Scene difference descriptions
Start of Block

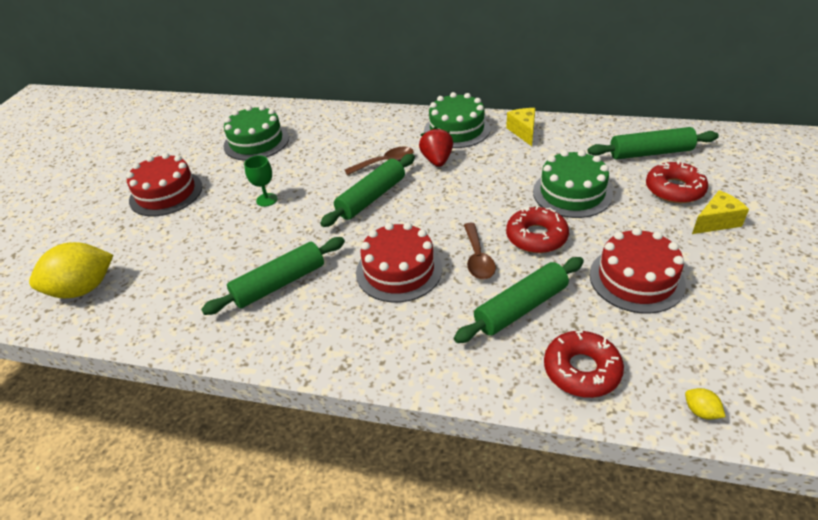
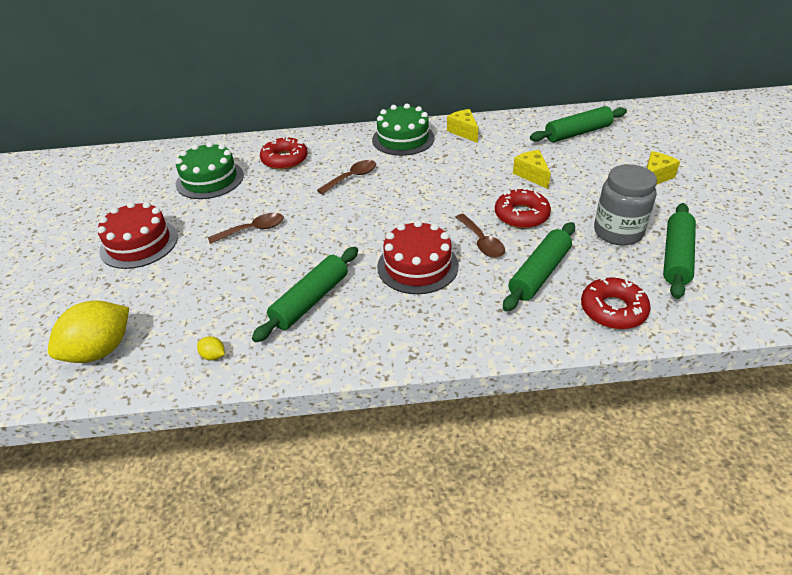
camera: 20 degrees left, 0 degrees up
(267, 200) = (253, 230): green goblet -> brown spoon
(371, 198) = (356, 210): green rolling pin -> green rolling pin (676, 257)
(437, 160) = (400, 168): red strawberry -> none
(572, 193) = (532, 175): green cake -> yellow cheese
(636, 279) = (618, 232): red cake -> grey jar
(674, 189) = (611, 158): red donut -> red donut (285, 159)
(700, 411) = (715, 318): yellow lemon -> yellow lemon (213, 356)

End of Block

### Problem to solve
Would you repeat, exactly and with nothing added, every line from the line containing "(636, 279) = (618, 232): red cake -> grey jar" through the last line of the records above?

### Answer to the problem
(636, 279) = (618, 232): red cake -> grey jar
(674, 189) = (611, 158): red donut -> red donut (285, 159)
(700, 411) = (715, 318): yellow lemon -> yellow lemon (213, 356)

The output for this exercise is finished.